How to complete this task: Pick out each line of the records in which the word "eyeglasses" appears.

Information given:
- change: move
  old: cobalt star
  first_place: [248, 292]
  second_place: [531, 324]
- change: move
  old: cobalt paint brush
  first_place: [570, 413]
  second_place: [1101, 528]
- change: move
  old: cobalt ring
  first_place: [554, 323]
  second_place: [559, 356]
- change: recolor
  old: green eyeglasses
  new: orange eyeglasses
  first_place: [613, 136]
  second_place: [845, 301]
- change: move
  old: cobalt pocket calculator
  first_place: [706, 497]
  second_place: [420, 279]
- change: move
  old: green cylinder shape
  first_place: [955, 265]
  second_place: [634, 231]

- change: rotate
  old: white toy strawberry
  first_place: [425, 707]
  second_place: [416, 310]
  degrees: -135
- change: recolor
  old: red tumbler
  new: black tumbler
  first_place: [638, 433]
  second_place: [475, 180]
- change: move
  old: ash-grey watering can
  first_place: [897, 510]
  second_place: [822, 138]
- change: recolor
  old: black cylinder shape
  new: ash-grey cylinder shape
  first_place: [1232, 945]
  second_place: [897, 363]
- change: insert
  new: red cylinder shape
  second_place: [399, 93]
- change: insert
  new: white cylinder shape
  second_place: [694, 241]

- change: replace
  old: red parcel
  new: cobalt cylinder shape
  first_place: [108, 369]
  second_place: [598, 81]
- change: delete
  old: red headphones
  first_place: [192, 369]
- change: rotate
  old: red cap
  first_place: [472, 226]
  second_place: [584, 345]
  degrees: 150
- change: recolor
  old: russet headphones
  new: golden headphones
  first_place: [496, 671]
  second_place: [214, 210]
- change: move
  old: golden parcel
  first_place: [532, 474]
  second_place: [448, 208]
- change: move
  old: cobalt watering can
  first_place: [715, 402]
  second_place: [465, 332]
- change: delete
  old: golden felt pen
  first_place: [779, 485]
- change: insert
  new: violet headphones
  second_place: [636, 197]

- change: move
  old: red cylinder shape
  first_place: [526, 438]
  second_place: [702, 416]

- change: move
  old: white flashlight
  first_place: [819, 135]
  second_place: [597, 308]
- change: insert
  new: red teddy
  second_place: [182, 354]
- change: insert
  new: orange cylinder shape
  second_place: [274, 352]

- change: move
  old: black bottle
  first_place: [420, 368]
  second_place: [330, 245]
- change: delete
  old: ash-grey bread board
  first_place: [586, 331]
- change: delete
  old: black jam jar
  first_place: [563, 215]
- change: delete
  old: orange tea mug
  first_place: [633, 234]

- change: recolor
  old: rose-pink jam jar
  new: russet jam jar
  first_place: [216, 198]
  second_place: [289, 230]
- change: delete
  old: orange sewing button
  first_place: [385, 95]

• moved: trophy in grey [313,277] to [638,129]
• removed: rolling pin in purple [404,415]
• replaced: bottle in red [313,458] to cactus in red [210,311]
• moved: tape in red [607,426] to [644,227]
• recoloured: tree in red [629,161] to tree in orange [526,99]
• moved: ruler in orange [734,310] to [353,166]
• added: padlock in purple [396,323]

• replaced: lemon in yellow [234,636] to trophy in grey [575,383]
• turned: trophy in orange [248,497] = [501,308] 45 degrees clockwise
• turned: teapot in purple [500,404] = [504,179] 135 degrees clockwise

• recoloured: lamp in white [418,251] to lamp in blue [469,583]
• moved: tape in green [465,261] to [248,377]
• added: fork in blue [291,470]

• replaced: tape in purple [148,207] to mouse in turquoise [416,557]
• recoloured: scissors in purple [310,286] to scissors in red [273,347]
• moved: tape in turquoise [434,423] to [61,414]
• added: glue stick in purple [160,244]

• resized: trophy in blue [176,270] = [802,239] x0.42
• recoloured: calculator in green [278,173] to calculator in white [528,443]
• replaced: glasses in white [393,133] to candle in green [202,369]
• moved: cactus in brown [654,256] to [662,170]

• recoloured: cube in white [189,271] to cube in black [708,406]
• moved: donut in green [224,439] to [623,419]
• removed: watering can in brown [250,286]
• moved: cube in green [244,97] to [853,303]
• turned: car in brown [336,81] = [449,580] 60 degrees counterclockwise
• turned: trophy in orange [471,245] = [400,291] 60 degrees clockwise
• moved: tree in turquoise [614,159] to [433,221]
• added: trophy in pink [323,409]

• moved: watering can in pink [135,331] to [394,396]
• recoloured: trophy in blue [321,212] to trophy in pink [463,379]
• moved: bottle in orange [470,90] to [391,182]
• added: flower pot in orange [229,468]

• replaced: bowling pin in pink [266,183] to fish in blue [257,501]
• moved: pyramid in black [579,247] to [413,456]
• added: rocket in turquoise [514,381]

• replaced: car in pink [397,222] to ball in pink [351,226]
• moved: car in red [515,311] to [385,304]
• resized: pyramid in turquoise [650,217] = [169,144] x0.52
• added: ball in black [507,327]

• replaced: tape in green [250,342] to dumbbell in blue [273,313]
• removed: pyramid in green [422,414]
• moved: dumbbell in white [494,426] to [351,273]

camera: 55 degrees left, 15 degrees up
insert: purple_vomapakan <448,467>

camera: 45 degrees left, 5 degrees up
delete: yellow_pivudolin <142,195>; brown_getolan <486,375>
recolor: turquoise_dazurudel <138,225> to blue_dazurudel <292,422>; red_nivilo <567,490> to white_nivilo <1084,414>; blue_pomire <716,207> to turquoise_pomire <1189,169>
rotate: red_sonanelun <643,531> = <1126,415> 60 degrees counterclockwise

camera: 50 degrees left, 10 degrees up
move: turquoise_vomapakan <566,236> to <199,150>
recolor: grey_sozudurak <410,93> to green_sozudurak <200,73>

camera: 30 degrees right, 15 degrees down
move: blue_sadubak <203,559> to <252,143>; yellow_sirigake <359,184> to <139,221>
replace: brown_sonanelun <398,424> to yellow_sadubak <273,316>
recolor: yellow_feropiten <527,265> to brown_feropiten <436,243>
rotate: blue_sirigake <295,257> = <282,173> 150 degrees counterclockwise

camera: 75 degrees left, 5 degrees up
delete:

Output for this exercise:
  old: green eyeglasses
  new: orange eyeglasses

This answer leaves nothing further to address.